[Before-and-after object listings]

•••••

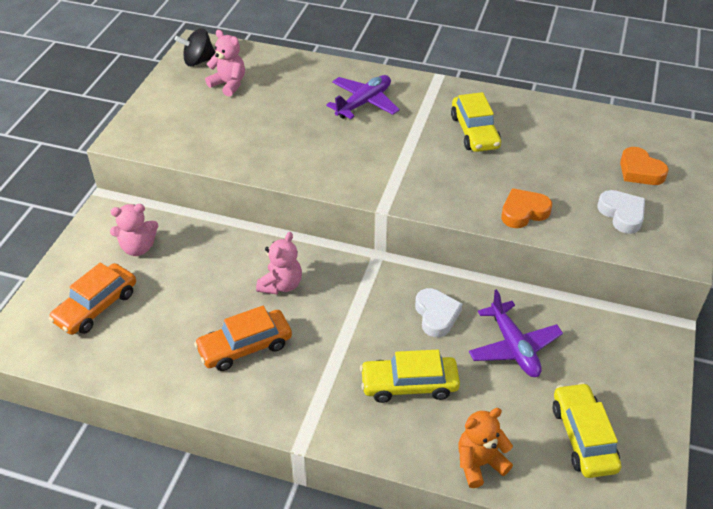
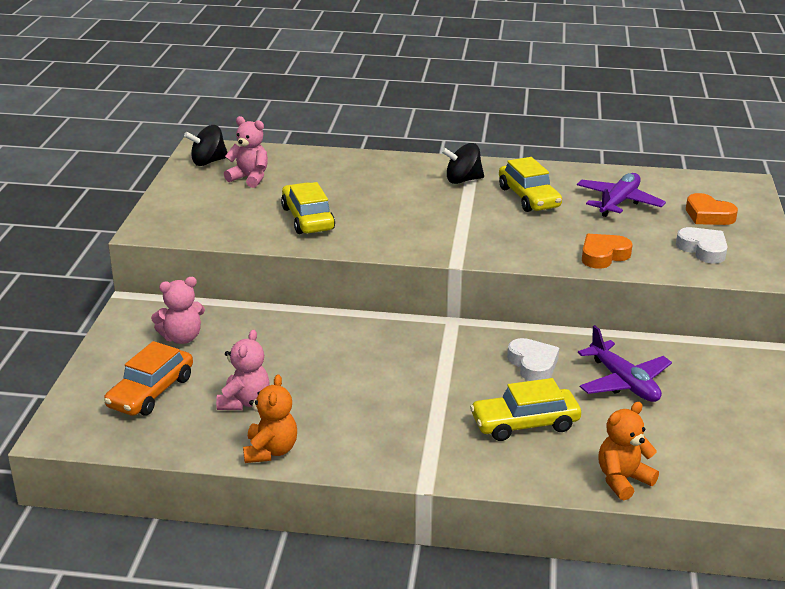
camera: 10 degrees left, 15 degrees down
(178, 387) = (270, 451): none -> orange teddy bear
(245, 347) = (333, 410): orange car -> none
(281, 285) = (355, 355): pink teddy bear -> pink teddy bear (244, 402)
(364, 103) = (403, 183): purple plane -> purple plane (618, 202)
(419, 104) = (462, 180): none -> black spinning top
(583, 437) = (722, 447): yellow car -> yellow car (308, 218)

•••••

A word-for-word copy of the records above is needed, pictures excluded.

• Output below
camera: 10 degrees left, 15 degrees down
(178, 387) = (270, 451): none -> orange teddy bear
(245, 347) = (333, 410): orange car -> none
(281, 285) = (355, 355): pink teddy bear -> pink teddy bear (244, 402)
(364, 103) = (403, 183): purple plane -> purple plane (618, 202)
(419, 104) = (462, 180): none -> black spinning top
(583, 437) = (722, 447): yellow car -> yellow car (308, 218)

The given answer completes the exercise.